▸ **What is needed**: Give only the number of lines in the listing below where the string "degrees" occurs.

▸ **Source material**:
--- START ---

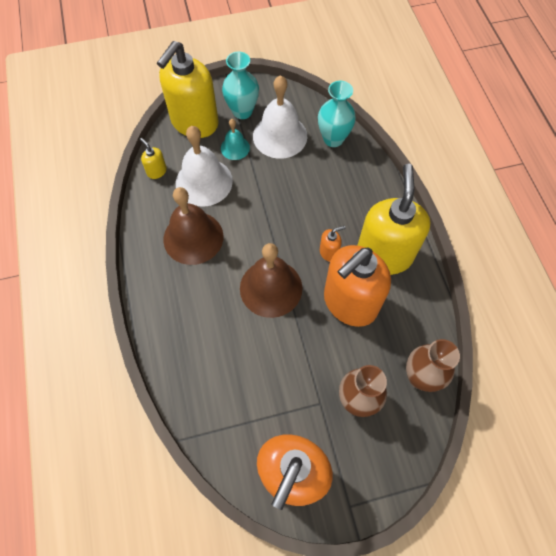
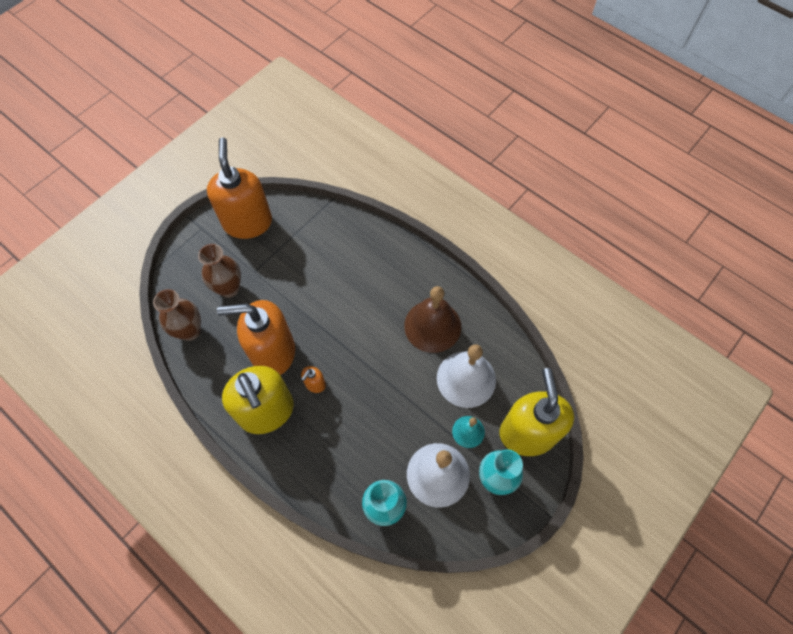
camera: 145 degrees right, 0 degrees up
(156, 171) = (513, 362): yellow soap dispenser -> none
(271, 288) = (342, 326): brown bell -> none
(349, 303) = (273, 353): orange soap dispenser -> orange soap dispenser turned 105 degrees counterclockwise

--- END ---

▸ **Response to this task**: 2